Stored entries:
+-------+

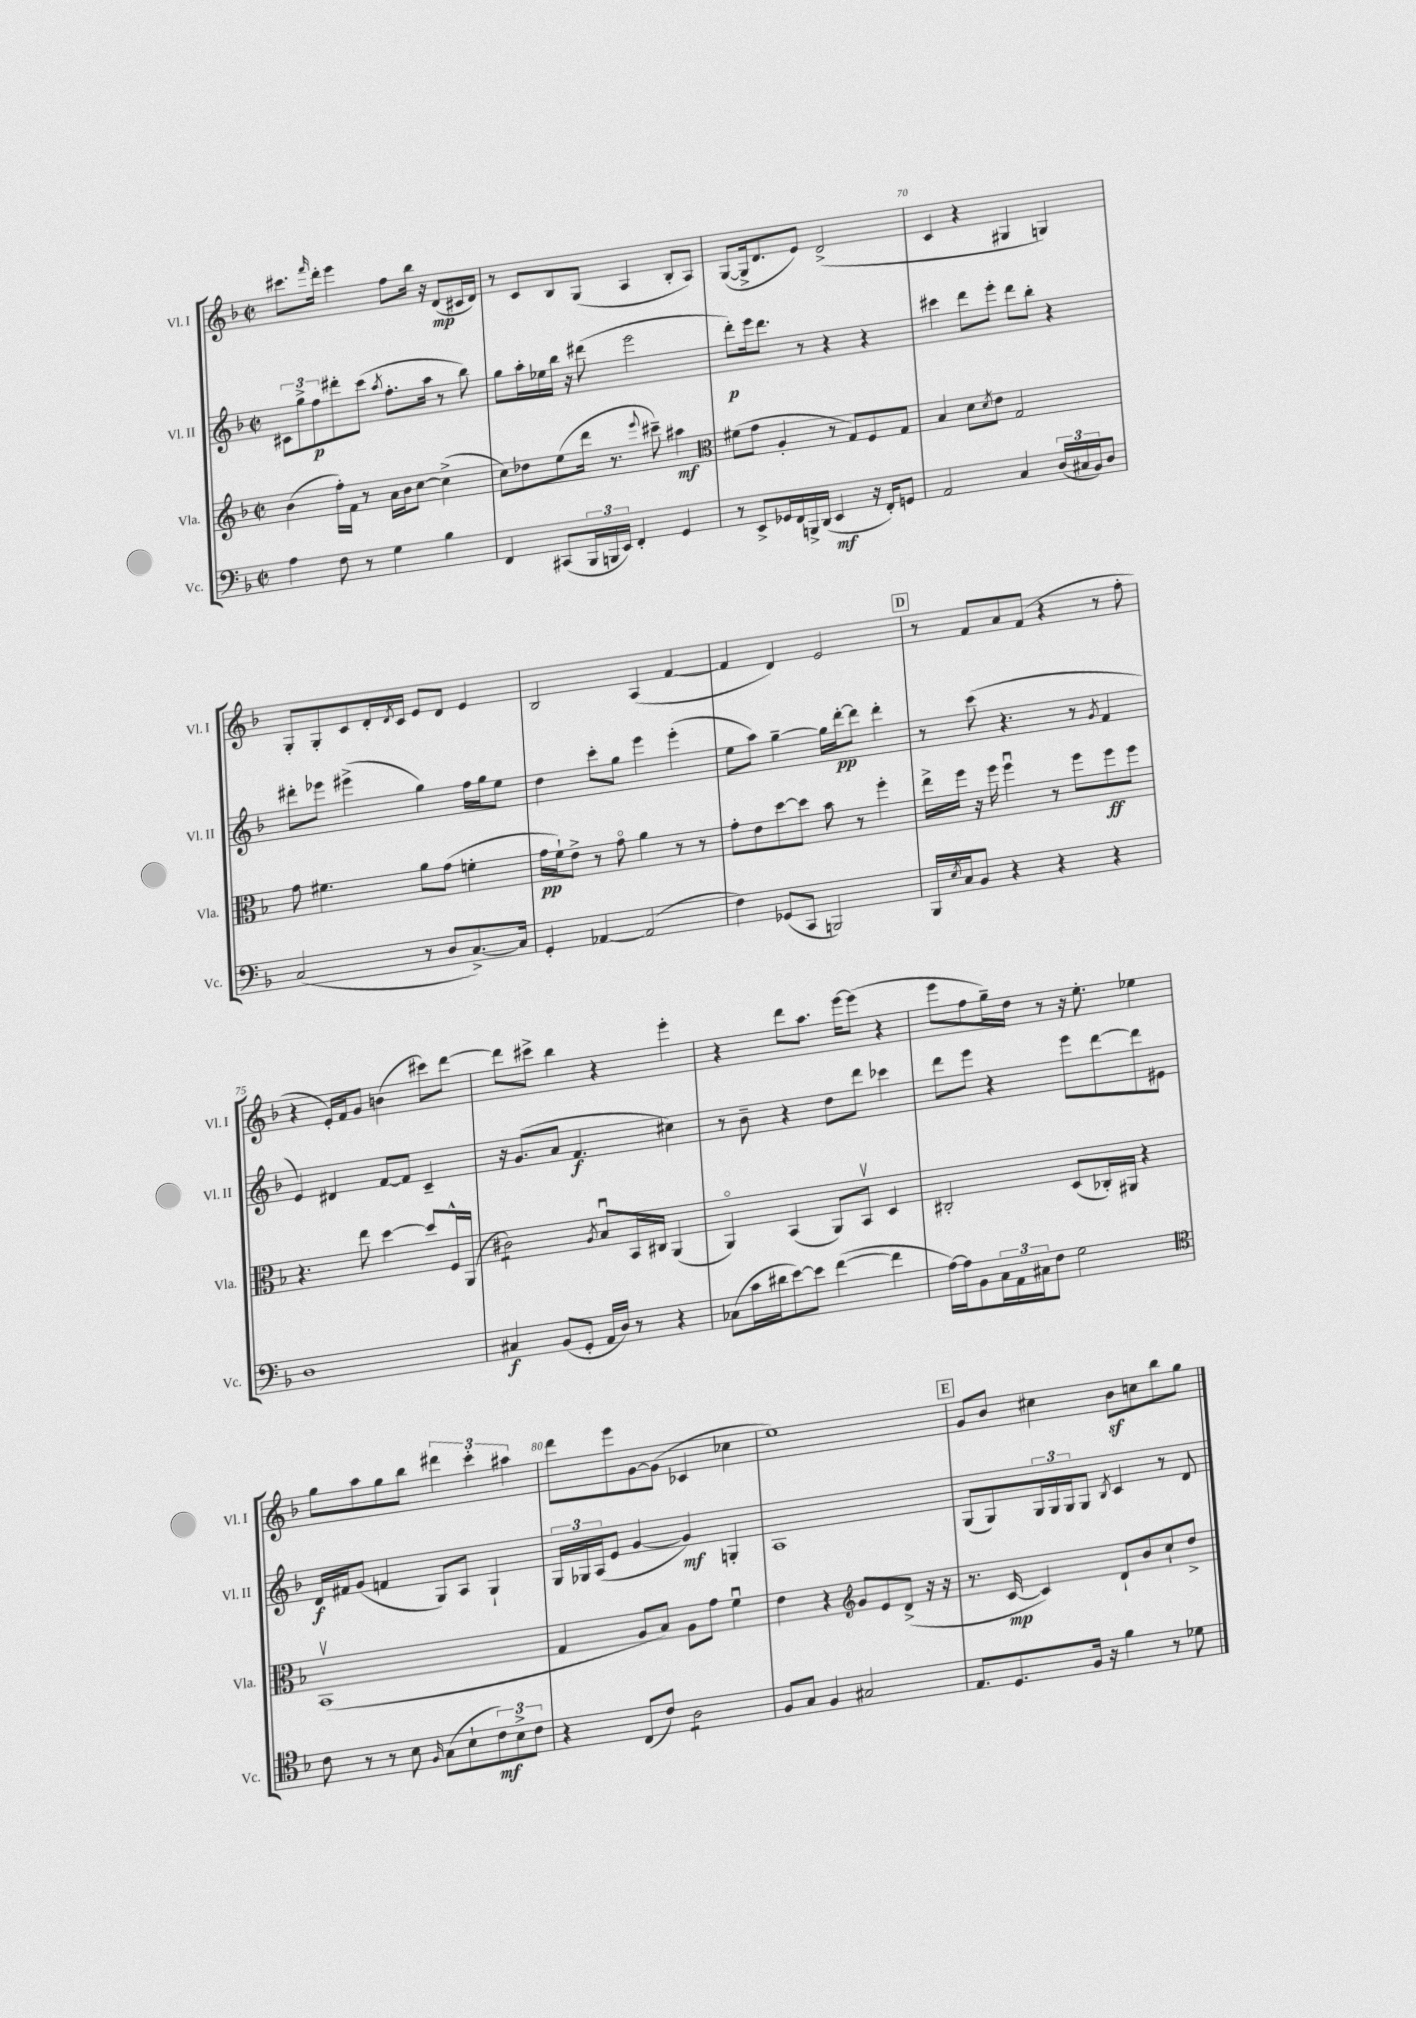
<<
\new StaffGroup <<
\new Staff = "s0" \with { instrumentName = "Vl. I" shortInstrumentName = "Vl. I" } {
    \clef treble \key f \major \defaultTimeSignature \time 2/2
    cis'''8. \grace { f'''16 } d'''16-. e'''4 f''8 bes''16 r16 d'8\mp( cis'16 d'16) |
    r8 c'8 bes8 g8( a4 bes8-. a8) |
    g8~( g16-> d'8. e'8) d'2->( |
    c'4 r4 gis4 g4) |
    g8-. g8-. c'8 d'16-. \acciaccatura { d'8 } c'16 e'8 d'8 e'4 |
    bes2 a4( f'4~ |
    f'4 d'4) e'2 |
    \mark \markup { \box "D" } r8 f'8 a'8 f'8( r4 r8 f''8-. |
    r4 e'16-.) f'16 g'8 b'4( cis'''8) d'''8~ |
    d'''8 cis'''8-> bes''4 r4 e'''4-. |
    r4 d'''8 a''8. e'''16~ e'''8( r4 |
    e'''8 f''8 g''16--) d''16 r8 r16 e''8.-. ees''4 |
    g''8 a''8 g''8 bes''8 \tuplet 3/2 { dis'''4 c'''4-. ais''4 } |
    d'''8 e'''8 g'8~ g'8( ces'4 ces''4 |
    e''1) |
    \mark \markup { \box "E" } g'8 bes'8 cis''4 bes'8\sf c''8 bes''8 g''8 \bar "|." |
}
\new Staff = "s1" \with { instrumentName = "Vl. II" shortInstrumentName = "Vl. II" } {
    \clef treble \key f \major \defaultTimeSignature \time 2/2
    \tuplet 3/2 { cis'8 g''8-> f''8\p } dis'''8-. c'''8( \acciaccatura { a''8 } f''8.-. a''16 r8 bes''8) |
    g''8 a''16-. ees''16 bes''16 r16 dis'''8( e'''2 |
    d'''8-.\p) e'''16 d'''8. r8 r4 r4 |
    cis'''4 d'''8 e'''8-. d'''8 bes''8-. r4 |
    dis'''8-. ees'''8 eis'''4->( g''4) f''16 g''16 e''8 |
    d''4 c'''8-. g''8 e'''4 e'''4-.( |
    e''8 a''8) g''4~-- g''16 d'''16~-.\pp d'''8 d'''4-. |
    \mark \markup { \box "D" } r8 c'''8( r4. r8 \acciaccatura { g'8 } f'4 |
    e'4) dis'4 f'8~ f'8 c'4-- |
    r16 g'8.( a'8 f'4.\f cis''4) |
    r8 bes'8-- r4 d''8 d'''8 ces'''4 |
    d'''8 e'''8 r4 e'''8 d'''8~ d'''8 eis'8 |
    d'16\f fis'16 g'8( f'4 g8) a8 g4-! |
    \tuplet 3/2 { g16 ges16 a16( } e'8 g'4~ g'4\mf) g4-. |
    a1 |
    \mark \markup { \box "E" } g8( g8) \tuplet 3/2 { g16 g16 g16 } g8 \acciaccatura { bes8 } c'4 r8 d'8 \bar "|." |
}
\new Staff = "s2" \with { instrumentName = "Vla." shortInstrumentName = "Vla." } {
    \clef treble \key f \major \defaultTimeSignature \time 2/2
    bes'4( f''16-.) f'16 r8 a'16 bes'16 c''8~ c''4->( |
    c''8) des''8 e''8( d'''16 r8. \appoggiatura { e'''8 } cis'''8--) ais''4\mf |
    \clef alto fis'8( g'8 a4-. r8 g8) f8 g8 |
    bes4 d'8 \acciaccatura { d'8 } e'8 g2 |
    g'8 fis'4. a'8 g'8( f'4-. |
    g'16\pp f'16-!) e'8-> r8 g'8\flageolet a'4 r8 r8 |
    g'8-. e'8 d''8~ d''8 bes'8 r8 f''4-. |
    \mark \markup { \box "D" } e''16-> f''16 r16 f''16 f''4\downbow r8 f''8 f''8\ff f''8 |
    r4. e''8 d''4~ d''8 f16-^ a,16( |
    cis'2:8) \acciaccatura { a8 } bes8\downbow bes,16 cis16 a,4( |
    a,4\flageolet) bes,4( a,8) bes,8\upbow d4 |
    cis2-. d8( ces16-.) ais,16 r4 |
    bes,1\upbow( |
    g4 a8 bes8) a8 g'8 f'4\downbow |
    e'4 r4 \clef treble g'8 e'8 d'8->( r16 r16 |
    \mark \markup { \box "E" } r8. c'16~\mp c'4) d'8-! bes'8 c''8-! d''8-> \bar "|." |
}
\new Staff = "s3" \with { instrumentName = "Vc." shortInstrumentName = "Vc." } {
    \clef bass \key f \major \defaultTimeSignature \time 2/2
    a4 f8 r8 g4 bes4 |
    f,4 cis,8( \tuplet 3/2 { bes,,16 b,,16 e,16) } f,4-. g,4 |
    r8 e,8-> ges,16 f,16 b,,16-> d,16( e,4\mf r16 f,16-.) g,8 |
    a,2 c4 \tuplet 3/2 { d16( cis16 bes,16) } d8 |
    c2( r8 d8 c8.~->) c16 |
    g,4-. aes,4~ aes,2( |
    f4) ges,8( c,8 b,,2) |
    \mark \markup { \box "D" } bes,,16 \acciaccatura { e8 } c16 bes,8 r4 r4 r4 |
    d1 |
    cis4\f bes,8( g,8-. a,16 d16) r8 r4 |
    ces8( c'16 dis'16 e'8~) e'8 f'4~( f'4 |
    a16~) a16 bes,8 \tuplet 3/2 { c16 a,16 cis16 } f8 g2 |
    \clef tenor c'8 r8 r8 bes8 \grace { f16 } g8( bes8-! \tuplet 3/2 { c'8\mf) bes8-> c'8 } |
    r4 c8( c'8) a2:8 |
    f8 g8 f4 gis2 |
    \mark \markup { \box "E" } e8. d8. f16 r16 f'4 r8 des'8 \bar "|." |
}
>>
>>
\layout { \context { \Score currentBarNumber = #67 \override BarNumber.break-visibility = ##(#f #t #t) barNumberVisibility = #(every-nth-bar-number-visible 5) } }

+-------+

§ WRITTEN EXERCISE:
Identify each line in the listing above that contains the string "mark", and copy those lines.

§ EXERCISE SOLUTION:
    \mark \markup { \box "D" } r8 f'8 a'8 f'8( r4 r8 f''8-. |
    \mark \markup { \box "E" } g'8 bes'8 cis''4 bes'8\sf c''8 bes''8 g''8 \bar "|." |
    \mark \markup { \box "D" } r8 c'''8( r4. r8 \acciaccatura { g'8 } f'4 |
    \mark \markup { \box "E" } g8( g8) \tuplet 3/2 { g16 g16 g16 } g8 \acciaccatura { bes8 } c'4 r8 d'8 \bar "|." |
    \mark \markup { \box "D" } e''16-> f''16 r16 f''16 f''4\downbow r8 f''8 f''8\ff f''8 |
    \mark \markup { \box "E" } r8. c'16~\mp c'4) d'8-! bes'8 c''8-! d''8-> \bar "|." |
    \mark \markup { \box "D" } bes,,16 \acciaccatura { e8 } c16 bes,8 r4 r4 r4 |
    \mark \markup { \box "E" } e8. d8. f16 r16 f'4 r8 des'8 \bar "|." |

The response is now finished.